Task to carry out -
Among the lines below, copy exactly those from the one with "D201: diode US1M" through the one with "C210: 68nF (AGND, IC203/P1.7)", counting both ends.

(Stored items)
---+---
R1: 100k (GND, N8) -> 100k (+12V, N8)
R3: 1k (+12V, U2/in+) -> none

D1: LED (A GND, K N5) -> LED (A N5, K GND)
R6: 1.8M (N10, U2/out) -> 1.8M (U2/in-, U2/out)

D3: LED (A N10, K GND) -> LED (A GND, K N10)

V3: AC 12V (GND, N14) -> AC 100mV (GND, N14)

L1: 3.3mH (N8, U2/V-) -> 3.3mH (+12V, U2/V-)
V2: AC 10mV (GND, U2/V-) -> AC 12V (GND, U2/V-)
---+---
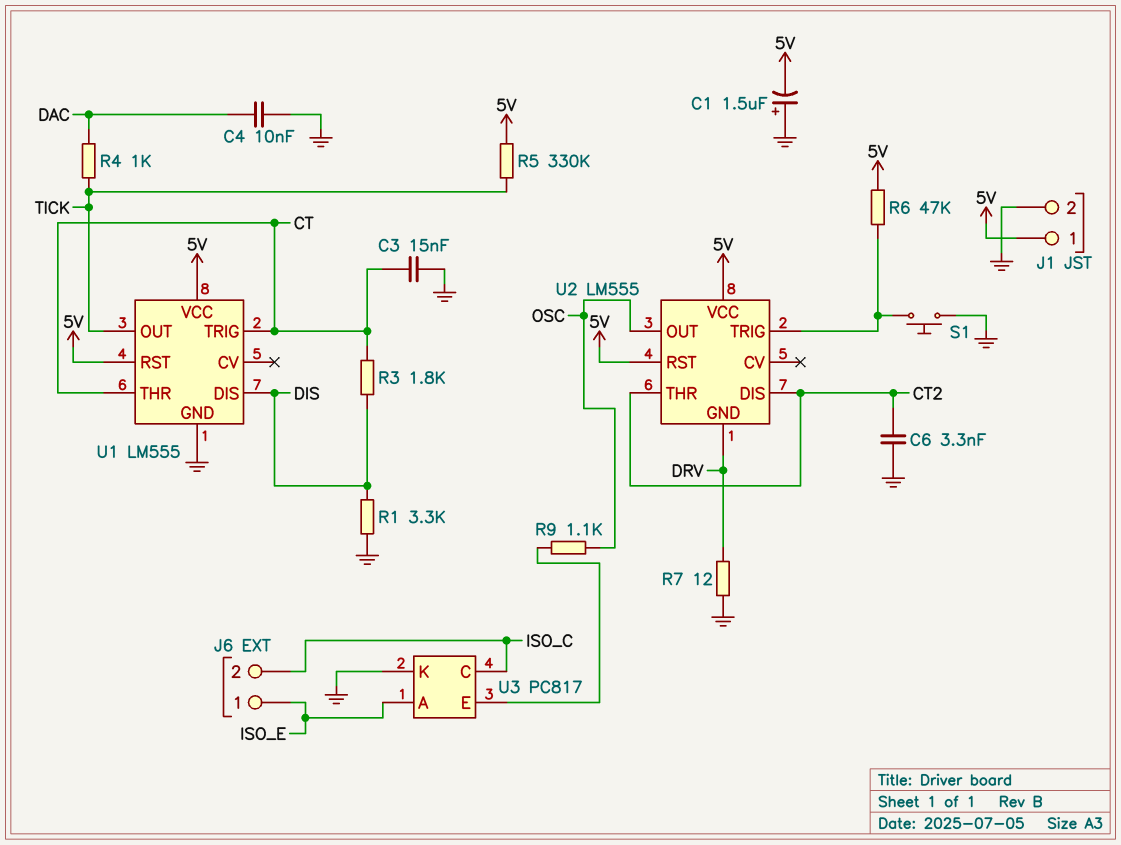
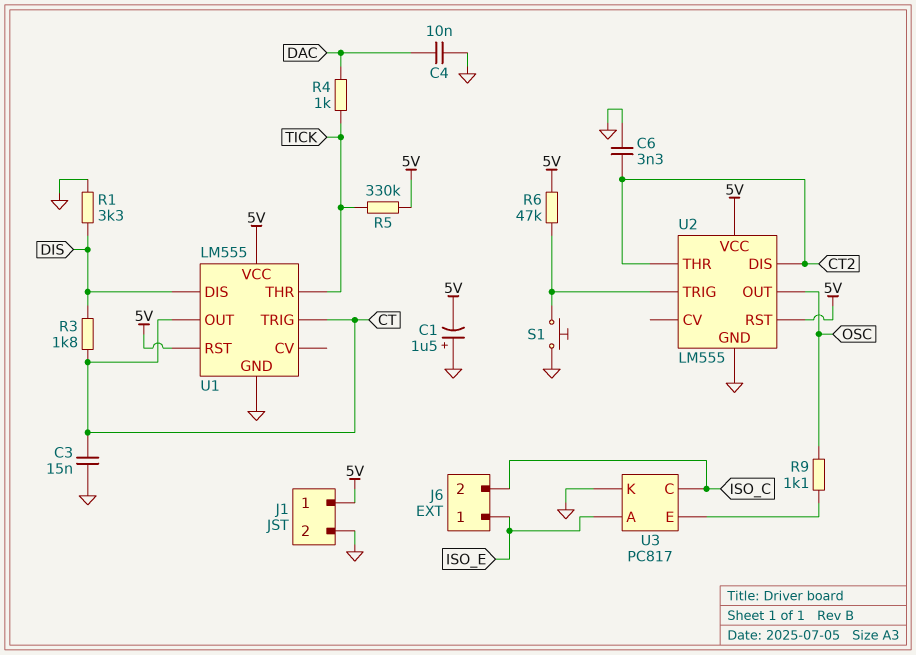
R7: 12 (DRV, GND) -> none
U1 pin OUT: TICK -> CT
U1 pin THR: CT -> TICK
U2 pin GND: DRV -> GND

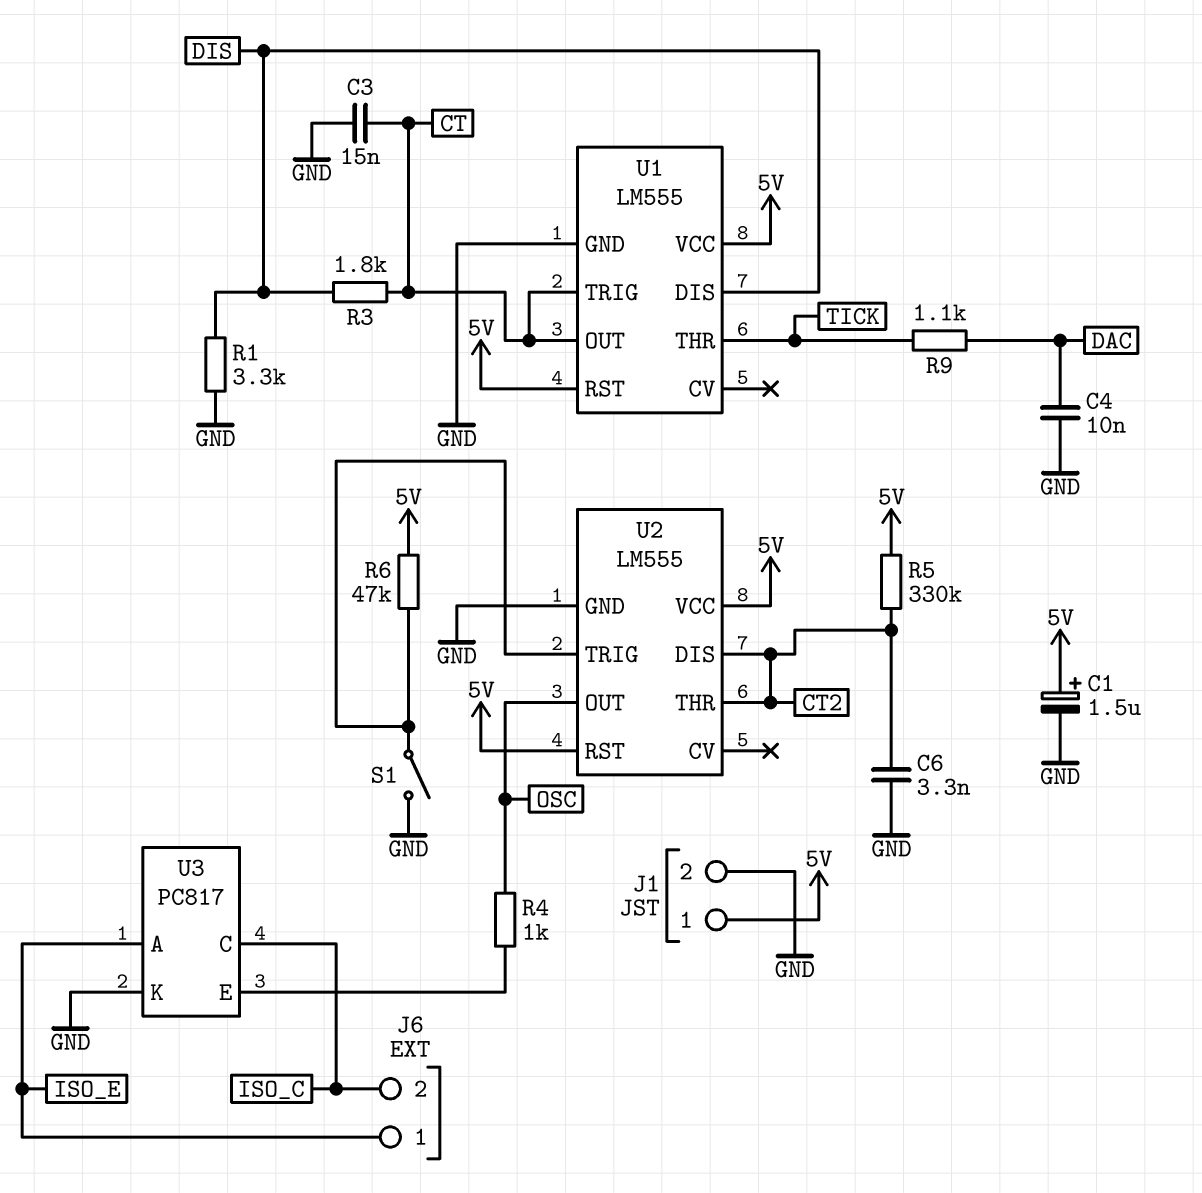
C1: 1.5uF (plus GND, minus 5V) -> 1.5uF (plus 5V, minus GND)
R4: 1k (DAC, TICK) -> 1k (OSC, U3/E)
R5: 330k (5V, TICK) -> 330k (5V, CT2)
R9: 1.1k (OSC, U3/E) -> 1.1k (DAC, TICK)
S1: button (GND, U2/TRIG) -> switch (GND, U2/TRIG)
---+---
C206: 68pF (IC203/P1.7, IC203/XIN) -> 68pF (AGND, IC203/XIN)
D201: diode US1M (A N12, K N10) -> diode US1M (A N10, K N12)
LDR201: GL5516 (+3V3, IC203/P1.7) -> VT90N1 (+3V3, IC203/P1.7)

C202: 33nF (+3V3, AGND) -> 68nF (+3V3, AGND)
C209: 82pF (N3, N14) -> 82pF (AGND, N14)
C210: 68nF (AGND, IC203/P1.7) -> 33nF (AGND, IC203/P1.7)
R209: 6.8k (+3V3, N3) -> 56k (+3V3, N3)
---+---
The answer -
D201: diode US1M (A N12, K N10) -> diode US1M (A N10, K N12)
LDR201: GL5516 (+3V3, IC203/P1.7) -> VT90N1 (+3V3, IC203/P1.7)

C202: 33nF (+3V3, AGND) -> 68nF (+3V3, AGND)
C209: 82pF (N3, N14) -> 82pF (AGND, N14)
C210: 68nF (AGND, IC203/P1.7) -> 33nF (AGND, IC203/P1.7)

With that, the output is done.